• The task
Tally the lines of the records below that include the word "none", and write down only that tally.

• Information
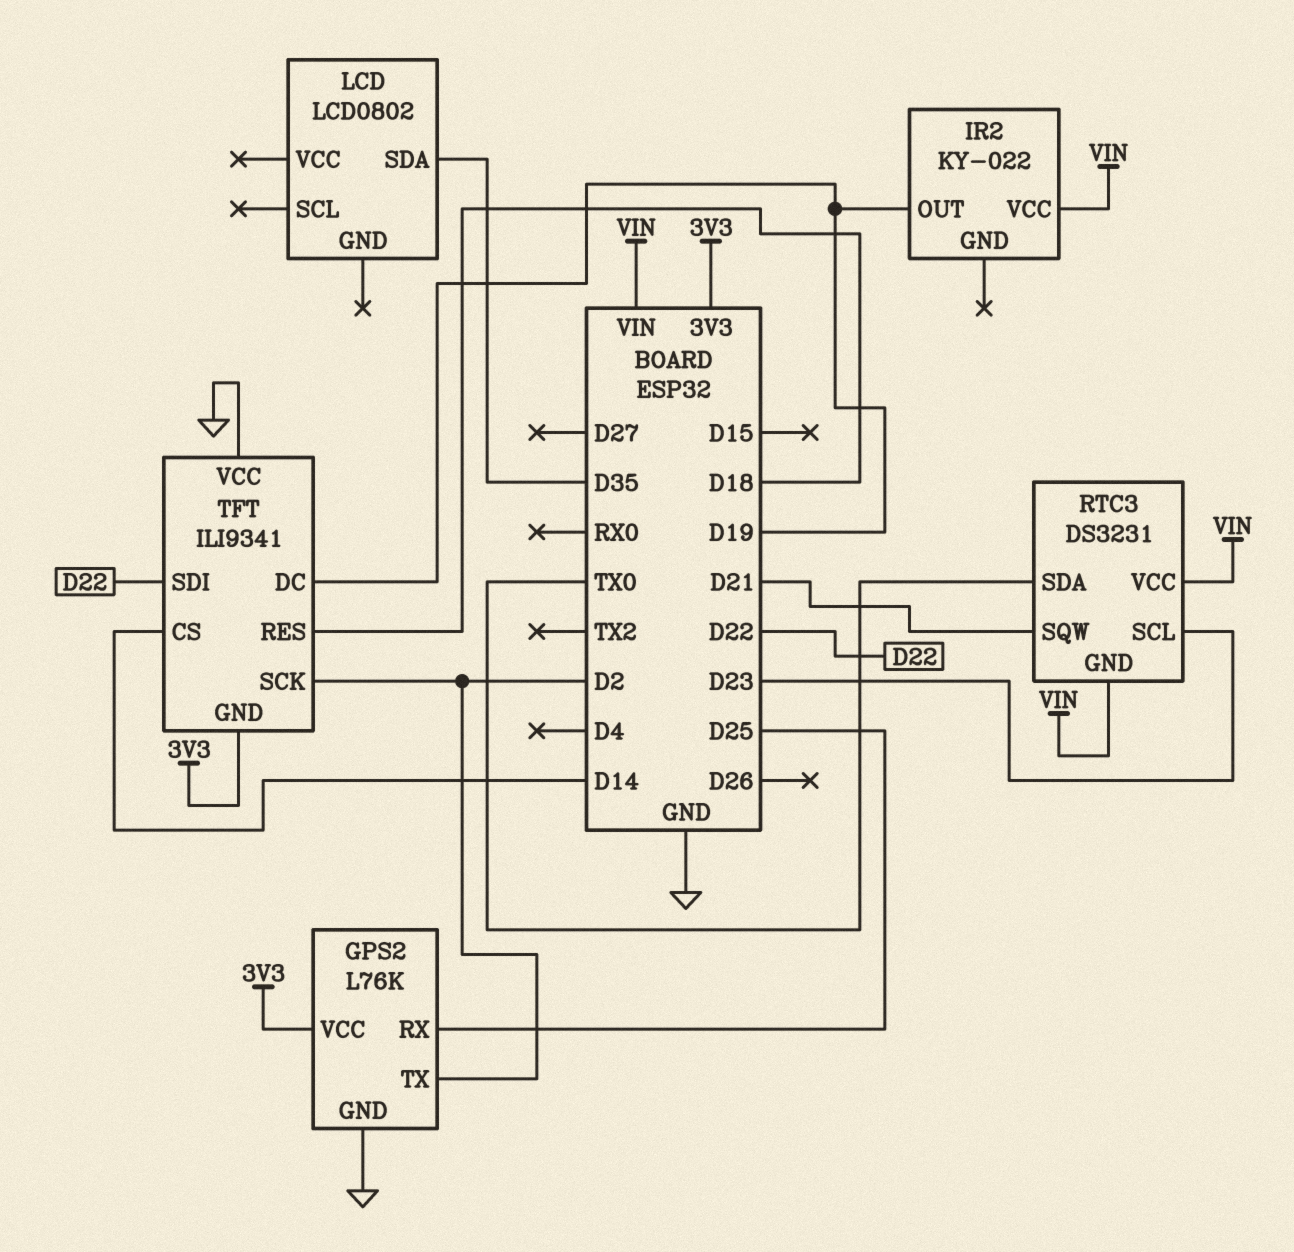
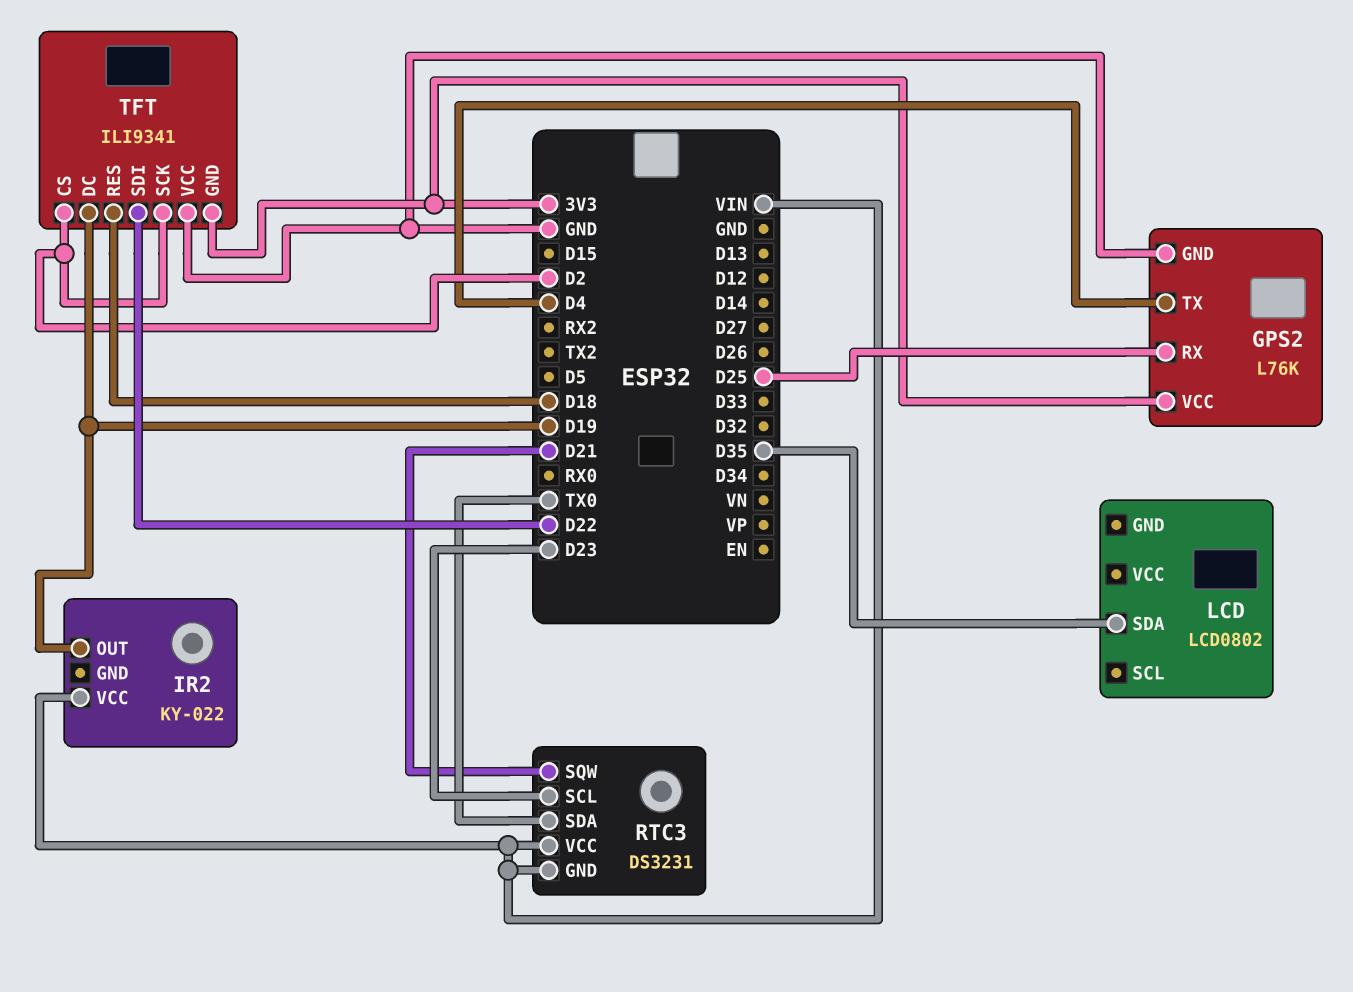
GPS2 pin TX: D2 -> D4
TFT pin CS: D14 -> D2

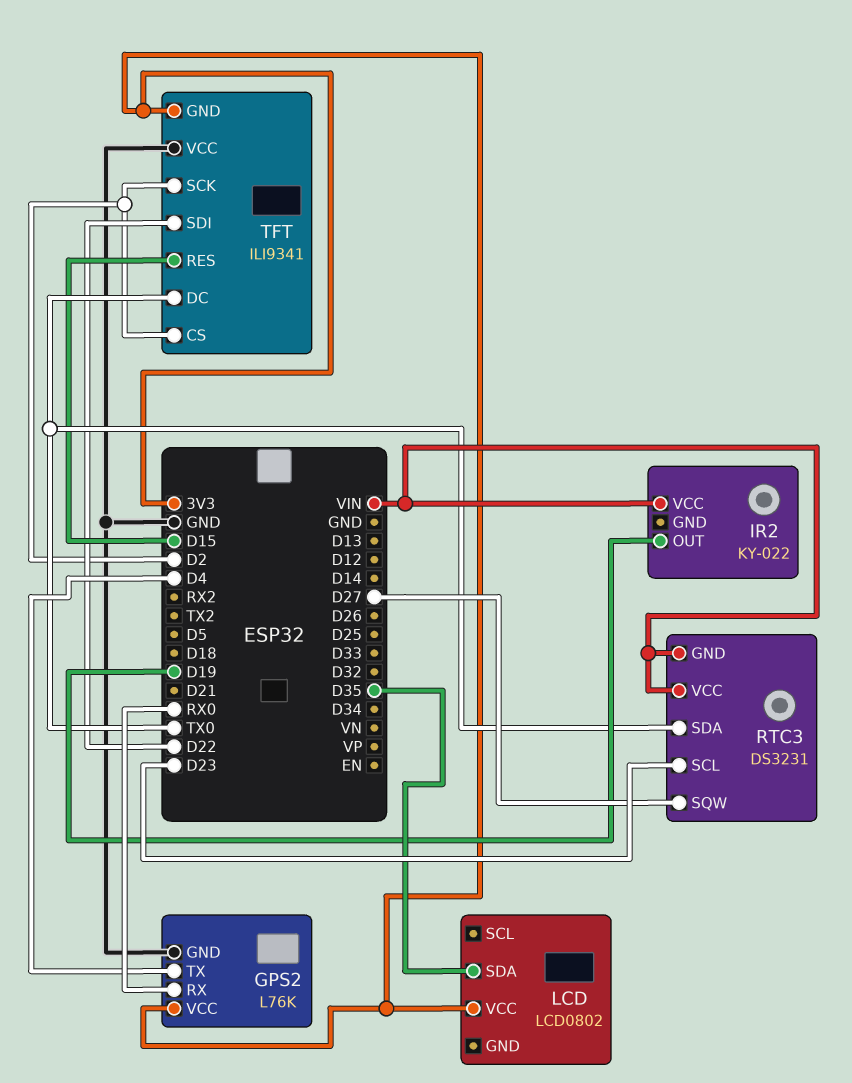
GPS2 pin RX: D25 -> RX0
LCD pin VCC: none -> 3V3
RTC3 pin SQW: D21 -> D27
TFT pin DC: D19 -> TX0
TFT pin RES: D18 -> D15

--

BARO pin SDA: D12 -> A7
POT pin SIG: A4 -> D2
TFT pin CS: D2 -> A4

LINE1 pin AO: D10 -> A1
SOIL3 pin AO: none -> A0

• Final answer
2